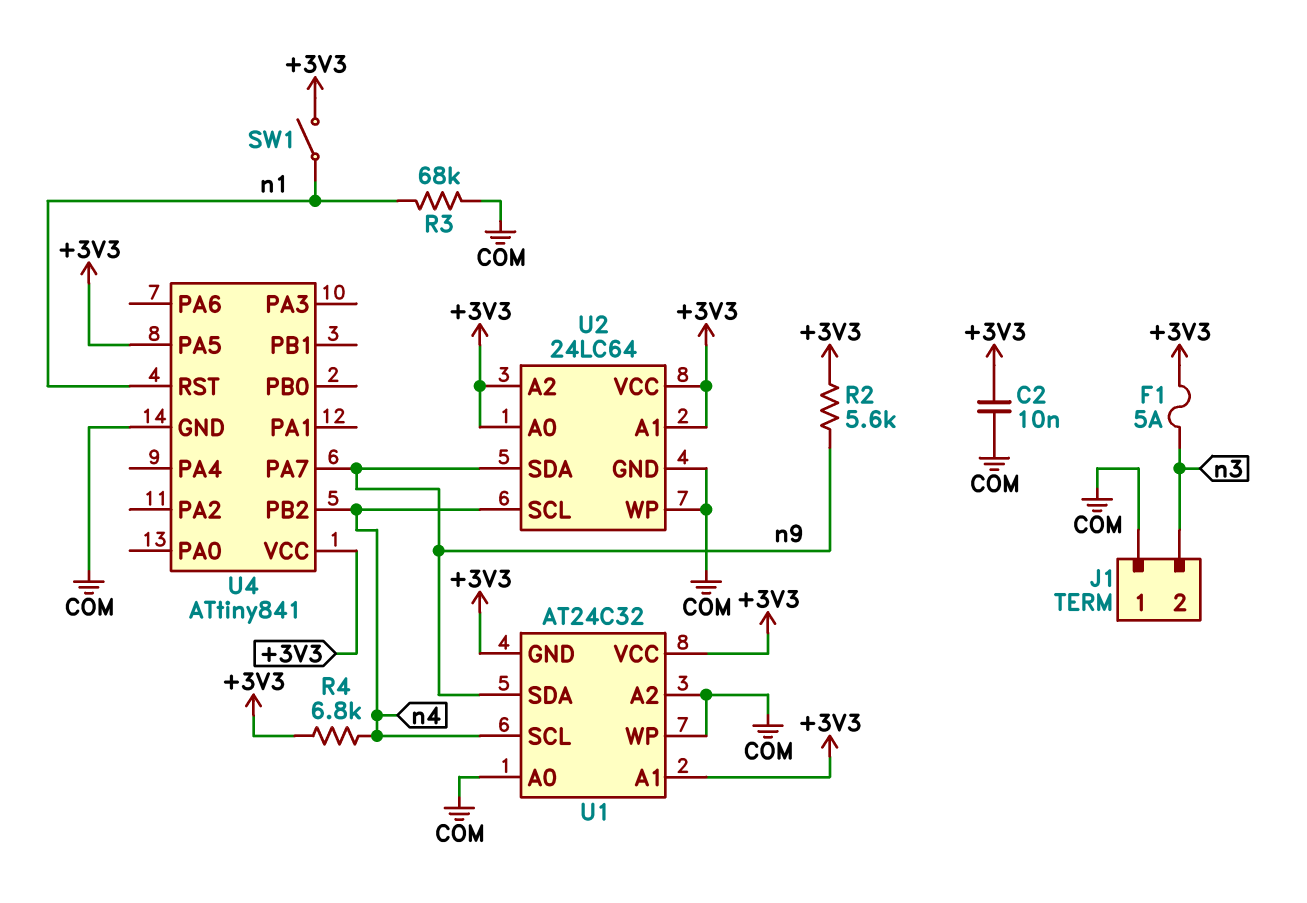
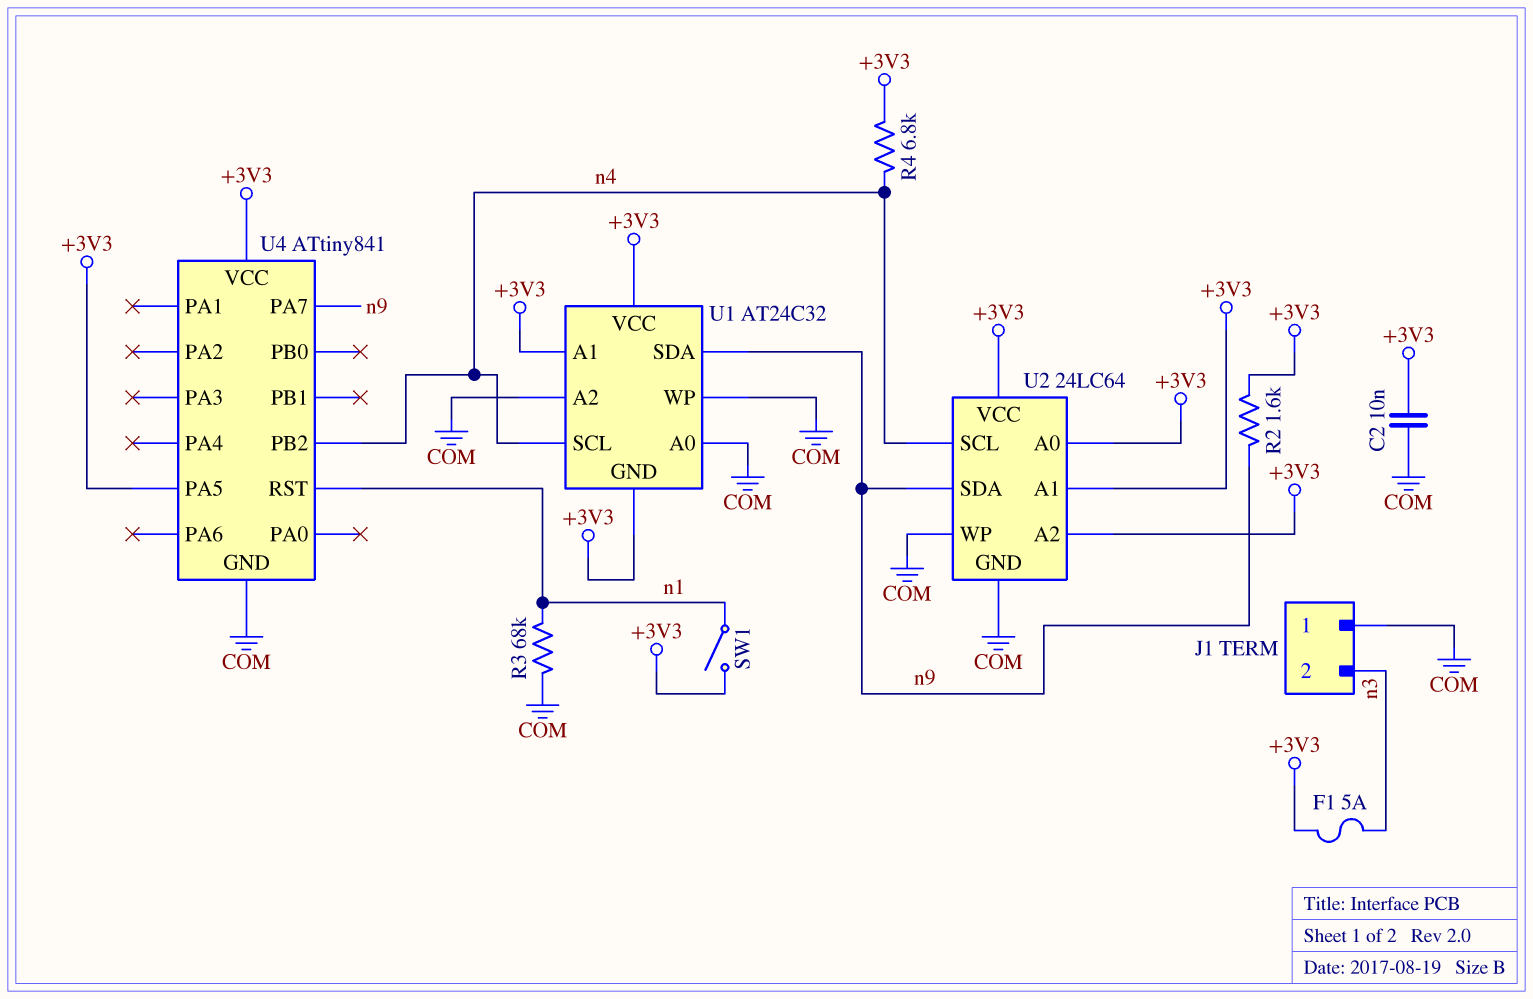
R2: 5.6k (+3V3, n9) -> 1.6k (+3V3, n9)

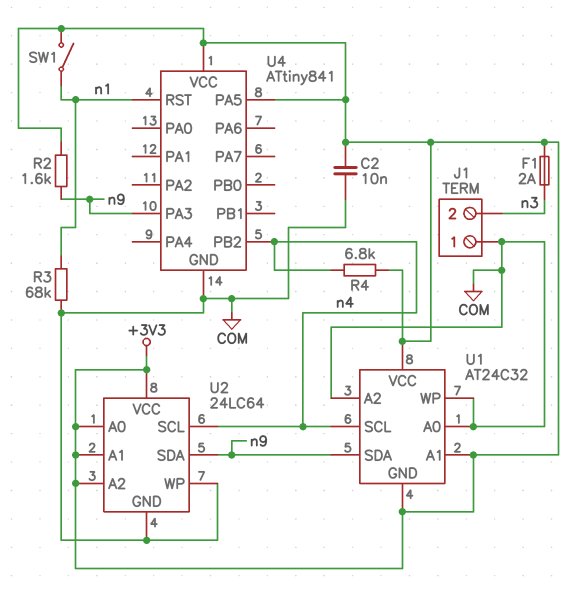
F1: 5A (+3V3, n3) -> 2A (+3V3, n3)
U4 pin PA3: none -> n9
U4 pin PA7: n9 -> none

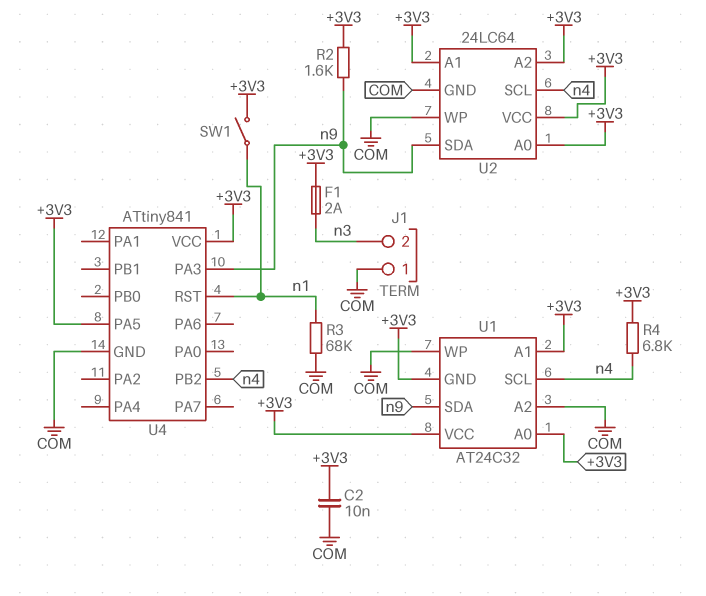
U1 pin A0: COM -> +3V3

WORK TO BE COMPLETED: None of the pictures should be carried over when the data above is transcribed exactly.

SOLUTION TO THIS PROBLEM:
R2: 5.6k (+3V3, n9) -> 1.6k (+3V3, n9)

F1: 5A (+3V3, n3) -> 2A (+3V3, n3)
U4 pin PA3: none -> n9
U4 pin PA7: n9 -> none

U1 pin A0: COM -> +3V3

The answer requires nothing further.